Problem requirements: Render every line of the items below as a numbered list, dropping any blank lines. Leave the pictures out.

:: Rows

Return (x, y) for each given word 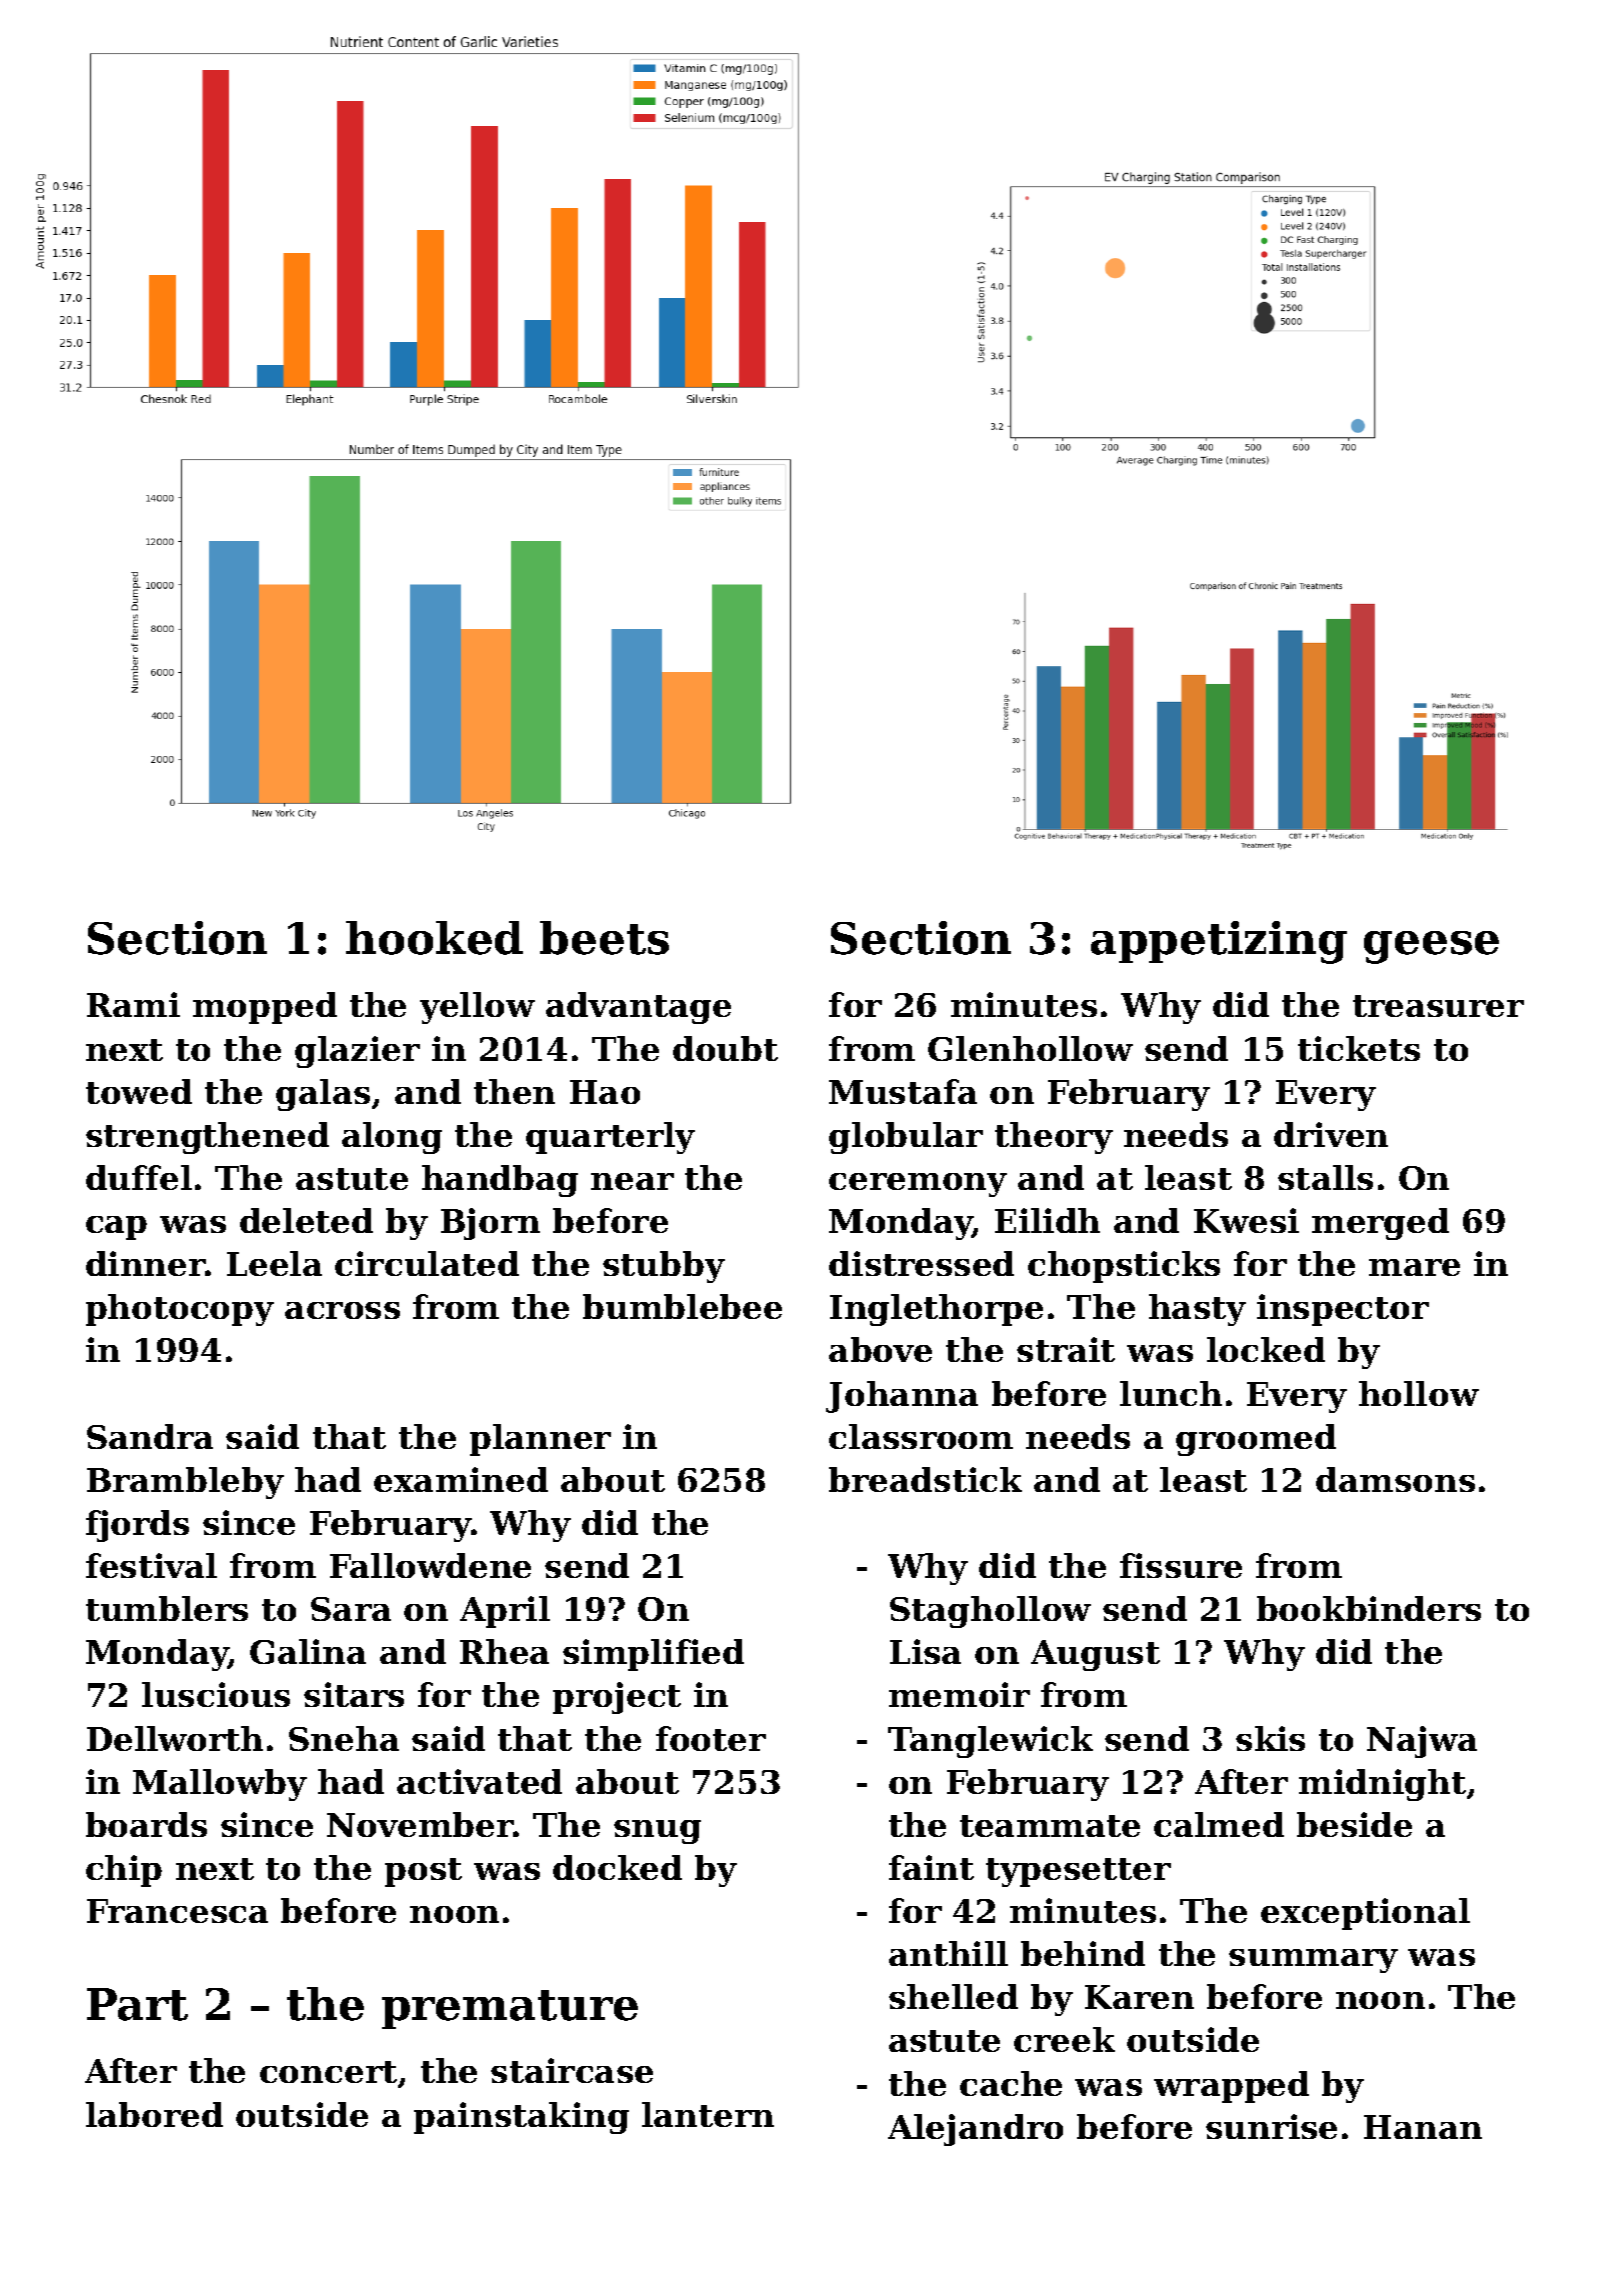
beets (604, 938)
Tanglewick (990, 1742)
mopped (265, 1008)
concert (328, 2072)
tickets (1359, 1048)
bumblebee (682, 1306)
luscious (216, 1694)
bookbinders (1369, 1608)
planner (540, 1440)
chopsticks (1124, 1267)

::::

Task response:
1. Return (x, y) for each given word 
2. beets (604, 938)
3. Tanglewick (990, 1742)
4. mopped (265, 1008)
5. concert (328, 2072)
6. tickets (1359, 1048)
7. bumblebee (682, 1306)
8. luscious (216, 1694)
9. bookbinders (1369, 1608)
10. planner (540, 1440)
11. chopsticks (1124, 1267)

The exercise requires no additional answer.